START TASK INPUTS
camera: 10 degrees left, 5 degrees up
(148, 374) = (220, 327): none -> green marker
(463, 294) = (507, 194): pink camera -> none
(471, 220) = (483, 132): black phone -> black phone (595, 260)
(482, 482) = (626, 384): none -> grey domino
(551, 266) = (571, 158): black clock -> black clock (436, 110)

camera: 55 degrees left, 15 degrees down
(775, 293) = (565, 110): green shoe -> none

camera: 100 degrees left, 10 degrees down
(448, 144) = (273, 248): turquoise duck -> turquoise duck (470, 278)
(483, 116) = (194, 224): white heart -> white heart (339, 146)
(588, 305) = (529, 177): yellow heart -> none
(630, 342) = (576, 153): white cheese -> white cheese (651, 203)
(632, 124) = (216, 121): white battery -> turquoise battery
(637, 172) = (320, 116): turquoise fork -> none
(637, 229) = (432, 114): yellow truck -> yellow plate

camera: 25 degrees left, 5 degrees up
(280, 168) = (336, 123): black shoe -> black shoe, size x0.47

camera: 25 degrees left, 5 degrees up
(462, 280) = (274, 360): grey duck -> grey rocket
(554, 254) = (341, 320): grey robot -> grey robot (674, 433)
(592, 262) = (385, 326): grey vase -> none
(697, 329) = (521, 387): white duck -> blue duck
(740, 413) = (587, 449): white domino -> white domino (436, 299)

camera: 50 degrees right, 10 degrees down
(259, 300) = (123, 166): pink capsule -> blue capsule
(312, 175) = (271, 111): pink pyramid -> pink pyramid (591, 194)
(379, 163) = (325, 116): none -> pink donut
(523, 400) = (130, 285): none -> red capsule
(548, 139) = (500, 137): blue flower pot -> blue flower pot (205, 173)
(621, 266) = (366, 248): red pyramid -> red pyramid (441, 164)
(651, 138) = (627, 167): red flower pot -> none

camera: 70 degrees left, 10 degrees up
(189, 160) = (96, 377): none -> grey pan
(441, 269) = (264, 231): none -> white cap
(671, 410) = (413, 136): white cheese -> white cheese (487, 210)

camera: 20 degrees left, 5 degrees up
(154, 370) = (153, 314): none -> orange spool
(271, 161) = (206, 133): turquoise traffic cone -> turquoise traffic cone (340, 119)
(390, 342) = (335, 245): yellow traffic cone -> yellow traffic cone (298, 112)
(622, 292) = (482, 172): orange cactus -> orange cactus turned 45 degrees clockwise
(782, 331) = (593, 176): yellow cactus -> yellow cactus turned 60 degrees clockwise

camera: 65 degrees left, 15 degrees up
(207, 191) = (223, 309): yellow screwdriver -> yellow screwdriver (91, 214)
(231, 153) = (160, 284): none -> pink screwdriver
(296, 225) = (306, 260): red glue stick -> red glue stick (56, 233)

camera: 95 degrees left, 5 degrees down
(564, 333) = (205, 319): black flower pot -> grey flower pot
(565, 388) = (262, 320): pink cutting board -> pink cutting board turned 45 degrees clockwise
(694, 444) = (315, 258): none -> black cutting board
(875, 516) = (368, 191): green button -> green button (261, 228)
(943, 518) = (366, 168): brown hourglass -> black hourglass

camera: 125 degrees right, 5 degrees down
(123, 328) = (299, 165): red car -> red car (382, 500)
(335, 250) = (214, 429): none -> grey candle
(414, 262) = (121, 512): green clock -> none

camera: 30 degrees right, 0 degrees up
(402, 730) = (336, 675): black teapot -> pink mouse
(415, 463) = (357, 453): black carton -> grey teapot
END TASK INPUTS
(PROBLEM) Output the records exactly.

(RESULT)
camera: 10 degrees left, 5 degrees up
(148, 374) = (220, 327): none -> green marker
(463, 294) = (507, 194): pink camera -> none
(471, 220) = (483, 132): black phone -> black phone (595, 260)
(482, 482) = (626, 384): none -> grey domino
(551, 266) = (571, 158): black clock -> black clock (436, 110)

camera: 55 degrees left, 15 degrees down
(775, 293) = (565, 110): green shoe -> none

camera: 100 degrees left, 10 degrees down
(448, 144) = (273, 248): turquoise duck -> turquoise duck (470, 278)
(483, 116) = (194, 224): white heart -> white heart (339, 146)
(588, 305) = (529, 177): yellow heart -> none
(630, 342) = (576, 153): white cheese -> white cheese (651, 203)
(632, 124) = (216, 121): white battery -> turquoise battery
(637, 172) = (320, 116): turquoise fork -> none
(637, 229) = (432, 114): yellow truck -> yellow plate

camera: 25 degrees left, 5 degrees up
(280, 168) = (336, 123): black shoe -> black shoe, size x0.47

camera: 25 degrees left, 5 degrees up
(462, 280) = (274, 360): grey duck -> grey rocket
(554, 254) = (341, 320): grey robot -> grey robot (674, 433)
(592, 262) = (385, 326): grey vase -> none
(697, 329) = (521, 387): white duck -> blue duck
(740, 413) = (587, 449): white domino -> white domino (436, 299)

camera: 50 degrees right, 10 degrees down
(259, 300) = (123, 166): pink capsule -> blue capsule
(312, 175) = (271, 111): pink pyramid -> pink pyramid (591, 194)
(379, 163) = (325, 116): none -> pink donut
(523, 400) = (130, 285): none -> red capsule
(548, 139) = (500, 137): blue flower pot -> blue flower pot (205, 173)
(621, 266) = (366, 248): red pyramid -> red pyramid (441, 164)
(651, 138) = (627, 167): red flower pot -> none

camera: 70 degrees left, 10 degrees up
(189, 160) = (96, 377): none -> grey pan
(441, 269) = (264, 231): none -> white cap
(671, 410) = (413, 136): white cheese -> white cheese (487, 210)

camera: 20 degrees left, 5 degrees up
(154, 370) = (153, 314): none -> orange spool
(271, 161) = (206, 133): turquoise traffic cone -> turquoise traffic cone (340, 119)
(390, 342) = (335, 245): yellow traffic cone -> yellow traffic cone (298, 112)
(622, 292) = (482, 172): orange cactus -> orange cactus turned 45 degrees clockwise
(782, 331) = (593, 176): yellow cactus -> yellow cactus turned 60 degrees clockwise

camera: 65 degrees left, 15 degrees up
(207, 191) = (223, 309): yellow screwdriver -> yellow screwdriver (91, 214)
(231, 153) = (160, 284): none -> pink screwdriver
(296, 225) = (306, 260): red glue stick -> red glue stick (56, 233)

camera: 95 degrees left, 5 degrees down
(564, 333) = (205, 319): black flower pot -> grey flower pot
(565, 388) = (262, 320): pink cutting board -> pink cutting board turned 45 degrees clockwise
(694, 444) = (315, 258): none -> black cutting board
(875, 516) = (368, 191): green button -> green button (261, 228)
(943, 518) = (366, 168): brown hourglass -> black hourglass

camera: 125 degrees right, 5 degrees down
(123, 328) = (299, 165): red car -> red car (382, 500)
(335, 250) = (214, 429): none -> grey candle
(414, 262) = (121, 512): green clock -> none

camera: 30 degrees right, 0 degrees up
(402, 730) = (336, 675): black teapot -> pink mouse
(415, 463) = (357, 453): black carton -> grey teapot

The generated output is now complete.